PROBLEM STATEMENT. Scan the material below and copy every line holding the word "pear".

GIVEN ENTRIES.

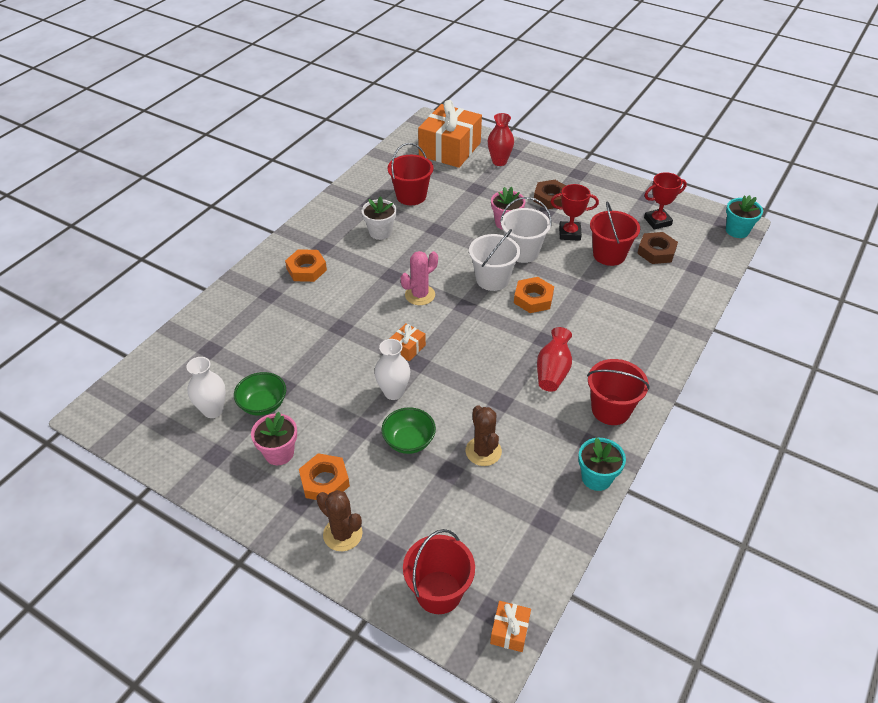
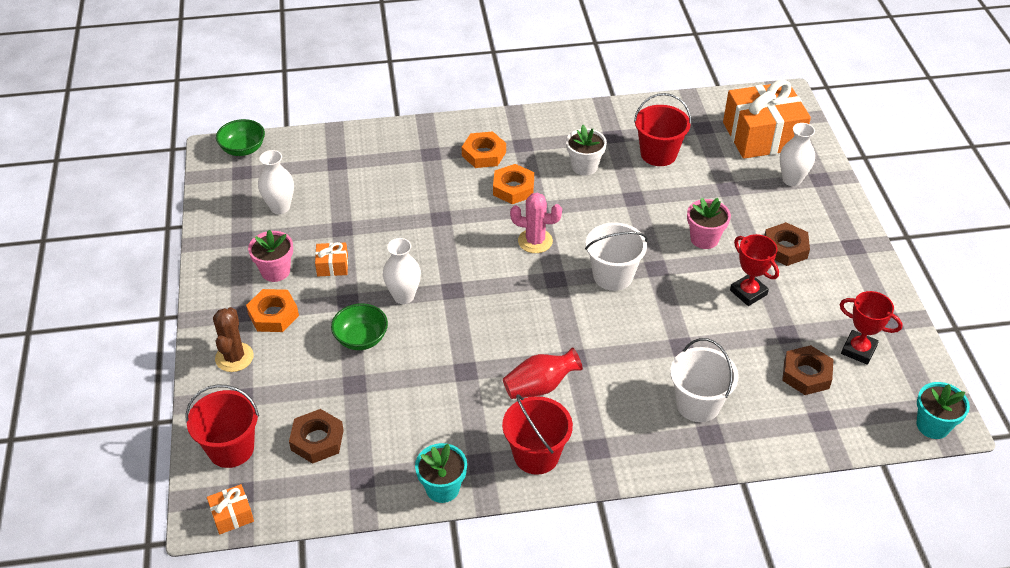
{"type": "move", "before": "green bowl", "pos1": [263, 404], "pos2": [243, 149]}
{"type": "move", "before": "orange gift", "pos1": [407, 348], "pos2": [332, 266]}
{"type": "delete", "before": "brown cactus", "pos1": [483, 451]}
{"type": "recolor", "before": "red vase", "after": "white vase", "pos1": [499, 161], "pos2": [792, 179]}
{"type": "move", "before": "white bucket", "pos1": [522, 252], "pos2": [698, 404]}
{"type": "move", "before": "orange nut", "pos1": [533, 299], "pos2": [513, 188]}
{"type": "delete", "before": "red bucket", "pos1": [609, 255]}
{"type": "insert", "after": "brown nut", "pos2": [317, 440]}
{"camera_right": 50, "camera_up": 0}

--

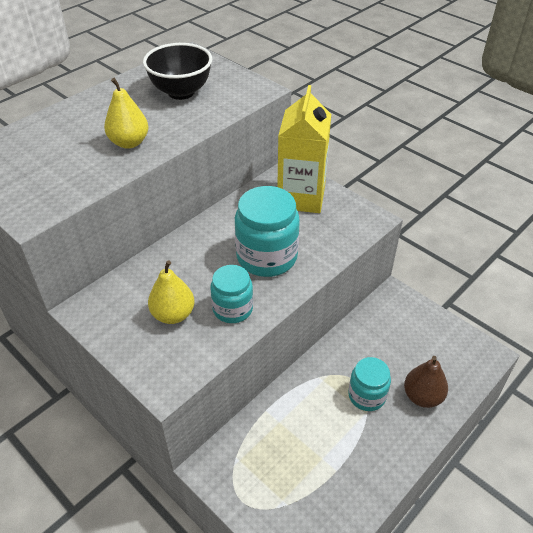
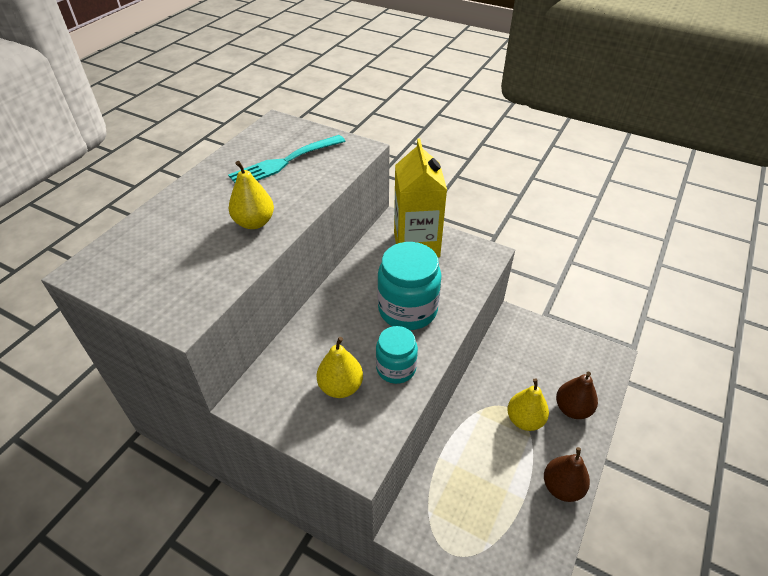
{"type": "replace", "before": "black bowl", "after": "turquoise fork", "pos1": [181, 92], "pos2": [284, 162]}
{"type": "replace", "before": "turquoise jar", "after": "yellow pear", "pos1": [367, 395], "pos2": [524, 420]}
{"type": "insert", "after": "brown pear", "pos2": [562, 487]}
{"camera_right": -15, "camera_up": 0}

REPLY TO THE EXERCISE.
{"type": "replace", "before": "turquoise jar", "after": "yellow pear", "pos1": [367, 395], "pos2": [524, 420]}
{"type": "insert", "after": "brown pear", "pos2": [562, 487]}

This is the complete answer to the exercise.